TASK PROMPT: Under this line are records; the part from the line containing "(352, 538) = (514, 435): none -> blue box" through the line containing "(247, 229) = (642, 210): orange" should be repeated exactly. Please exclude pictures.

RECORDS TO USE:
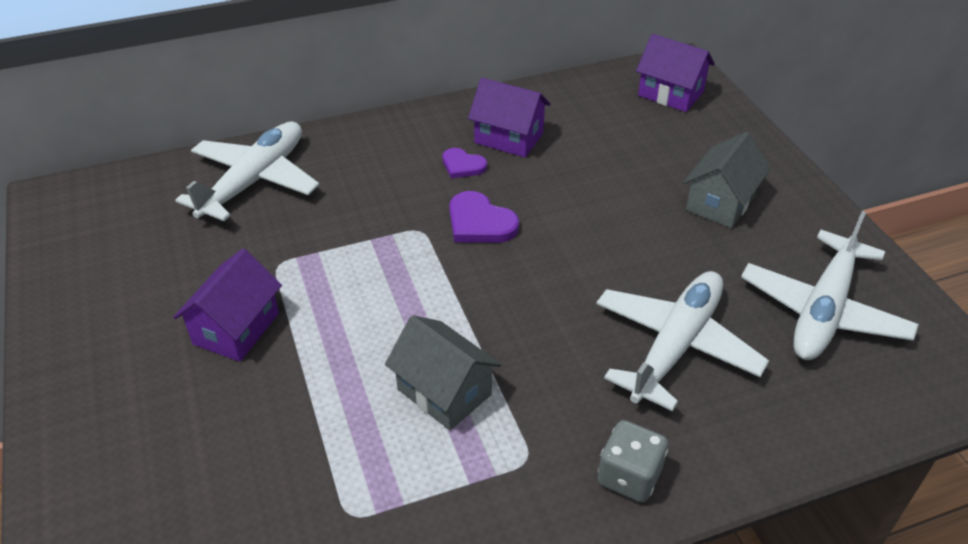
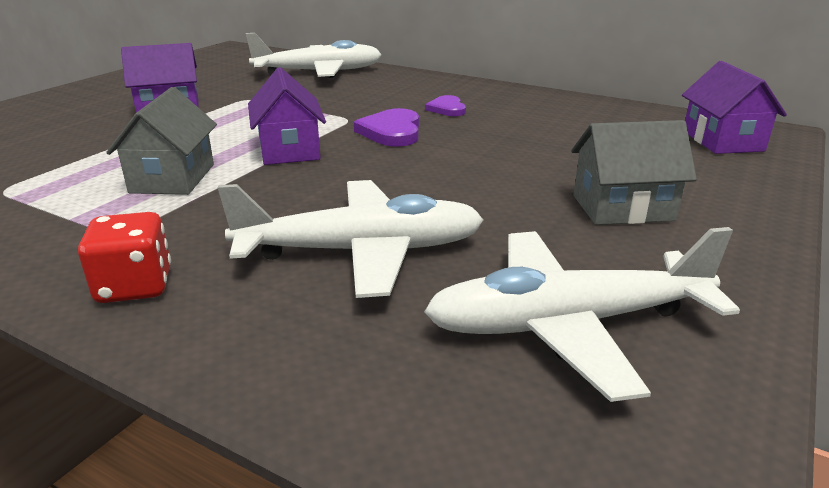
camera: 50 degrees right, 15 degrees down
(509, 138) = (511, 111): purple house -> purple house (289, 150)
(629, 476) = (135, 286): grey dice -> red dice

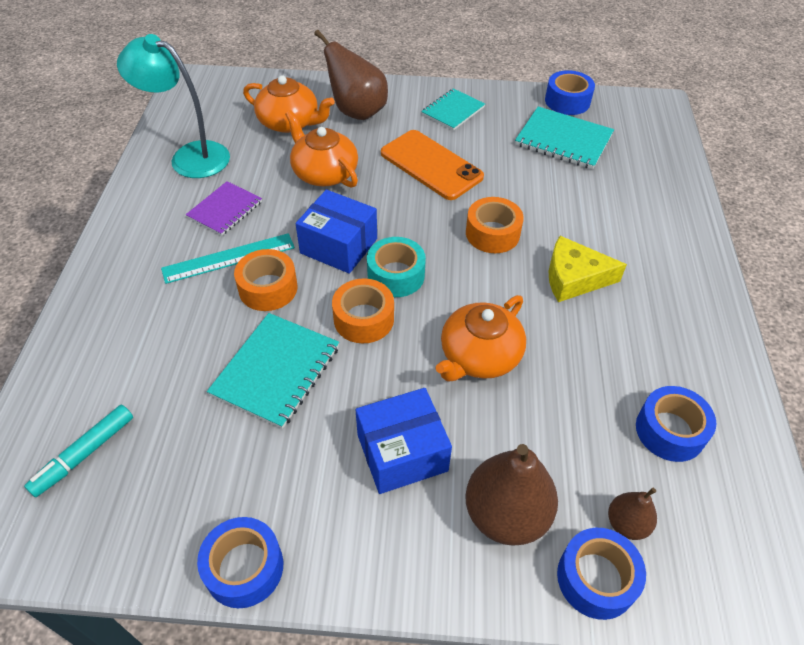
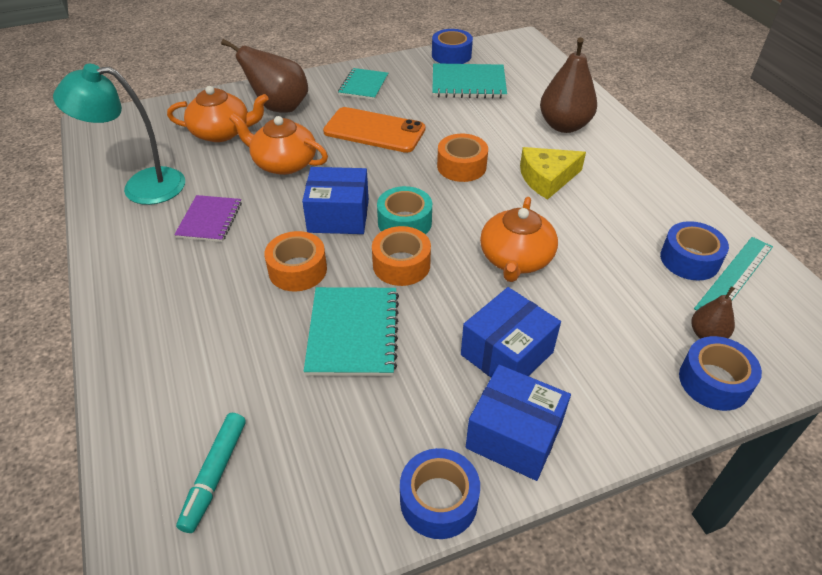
camera: 25 degrees left, 5 degrees down
(229, 258) = (242, 258): turquoise ruler -> turquoise ruler (734, 277)
(352, 538) = (514, 435): none -> blue box
(506, 514) = (618, 365): brown pear -> brown pear (564, 126)

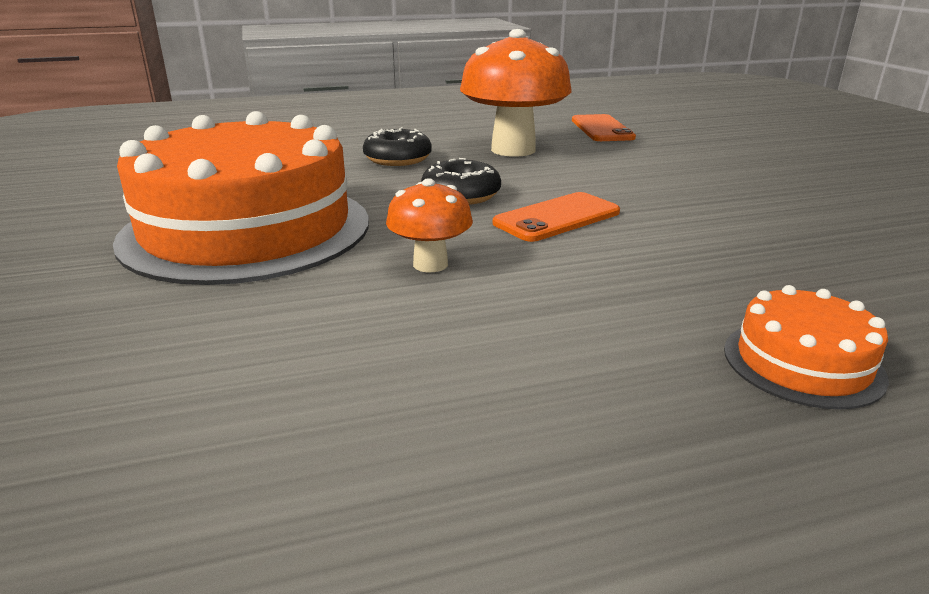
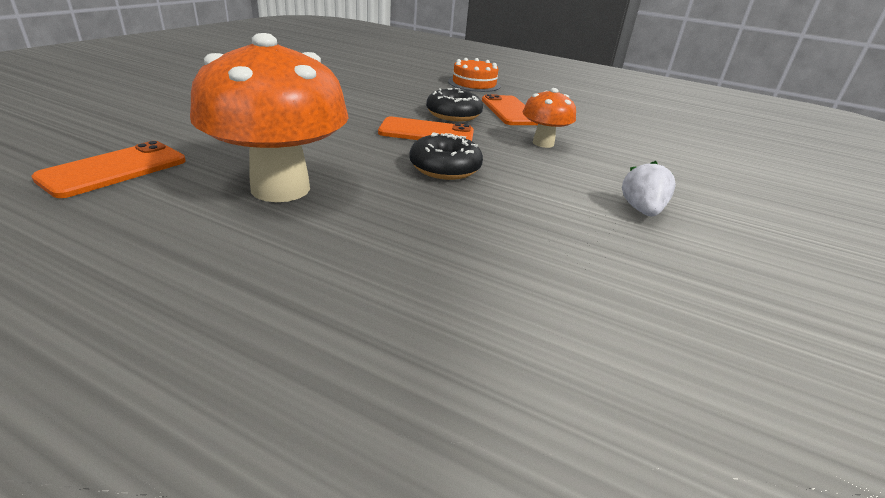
camera: 140 degrees left, 5 degrees up
(247, 229) = (642, 210): orange cake -> white strawberry
(398, 159) = (409, 234): black donut -> black donut (453, 115)
(576, 308) = (510, 111): none -> orange phone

YOUR SOLUTION:
(352, 538) = (514, 435): none -> blue box
(506, 514) = (618, 365): brown pear -> brown pear (564, 126)

camera: 140 degrees left, 5 degrees up
(247, 229) = (642, 210): orange cake -> white strawberry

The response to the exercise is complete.